:: Object transformation records ::

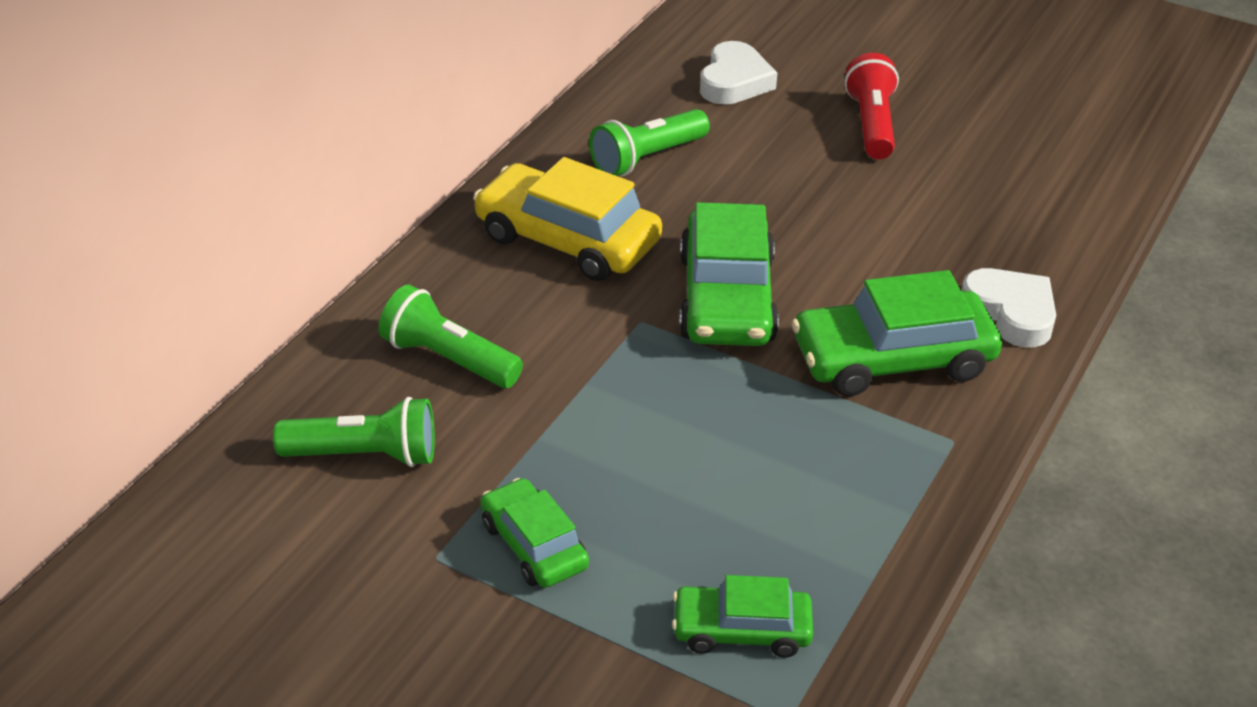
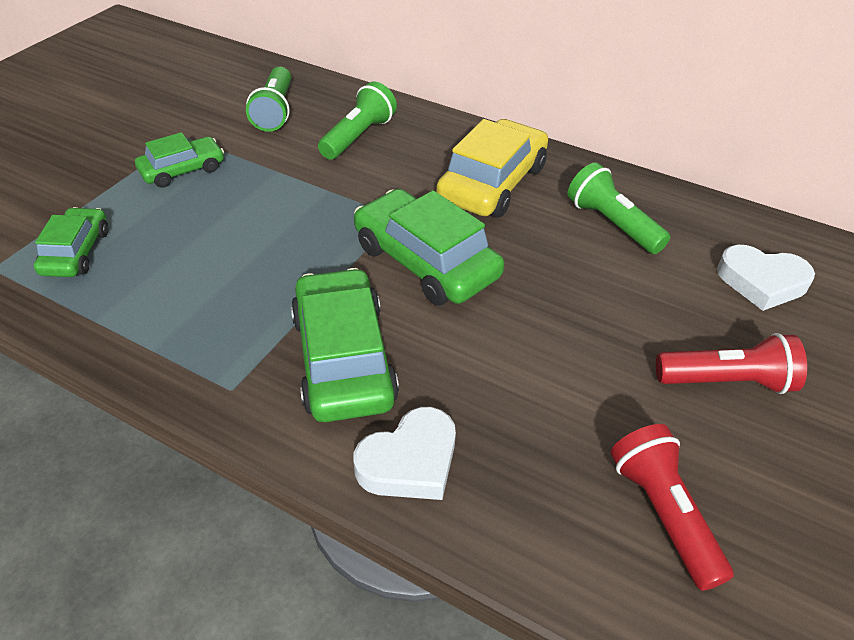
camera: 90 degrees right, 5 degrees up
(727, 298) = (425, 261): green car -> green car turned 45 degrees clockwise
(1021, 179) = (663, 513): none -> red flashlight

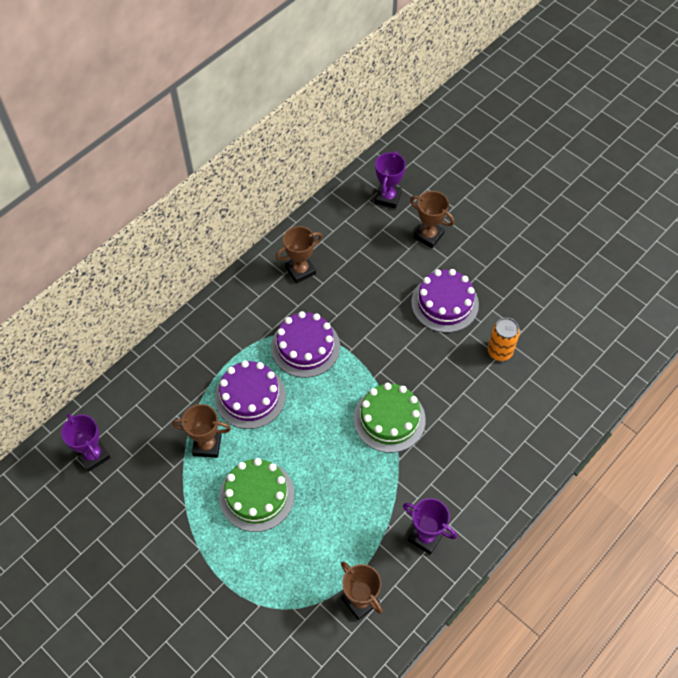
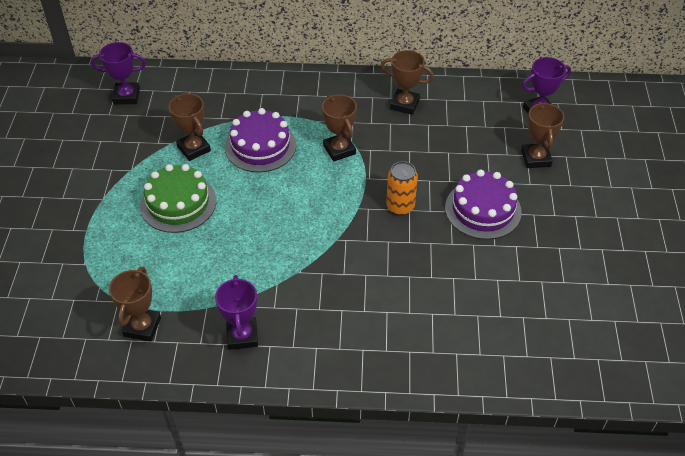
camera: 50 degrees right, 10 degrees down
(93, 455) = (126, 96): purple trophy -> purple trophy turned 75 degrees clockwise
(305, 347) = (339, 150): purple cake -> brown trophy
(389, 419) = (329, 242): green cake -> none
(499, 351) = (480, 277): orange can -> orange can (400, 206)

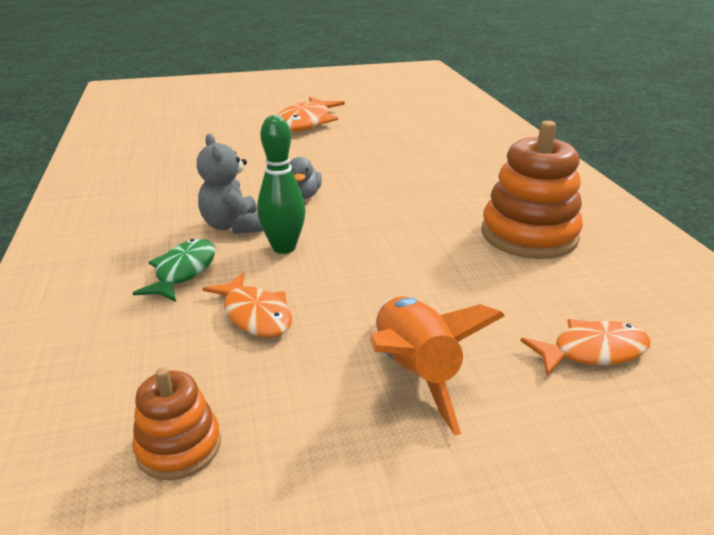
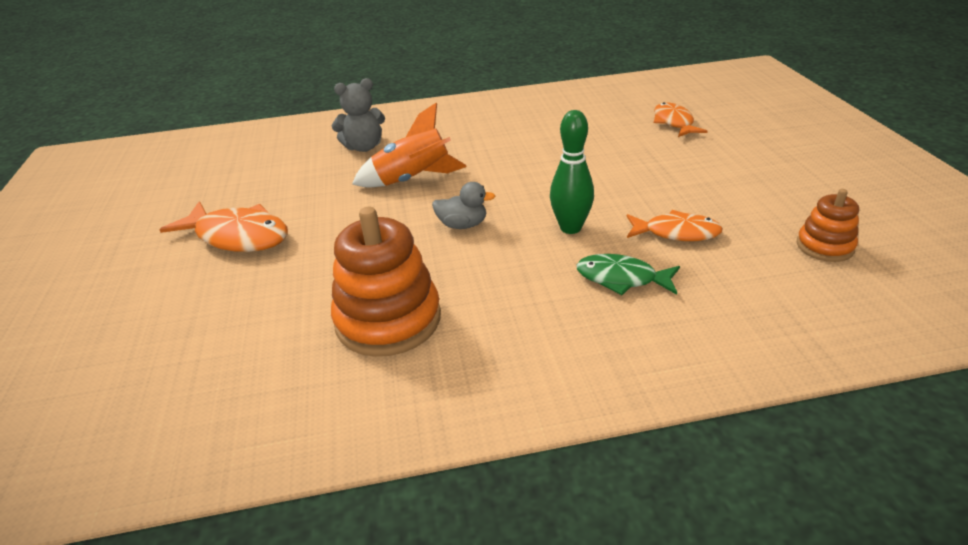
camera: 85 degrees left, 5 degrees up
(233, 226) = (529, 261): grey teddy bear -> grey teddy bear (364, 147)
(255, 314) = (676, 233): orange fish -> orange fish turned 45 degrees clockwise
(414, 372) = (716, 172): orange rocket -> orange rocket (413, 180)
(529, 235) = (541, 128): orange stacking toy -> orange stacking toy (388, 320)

:: Exercise requirements ::
Lines from the one that contains "(414, 372) = (716, 172): orange" through the final line of the entries must be duplicated exactly, and no other lines.

:: Expected answer ::
(414, 372) = (716, 172): orange rocket -> orange rocket (413, 180)
(529, 235) = (541, 128): orange stacking toy -> orange stacking toy (388, 320)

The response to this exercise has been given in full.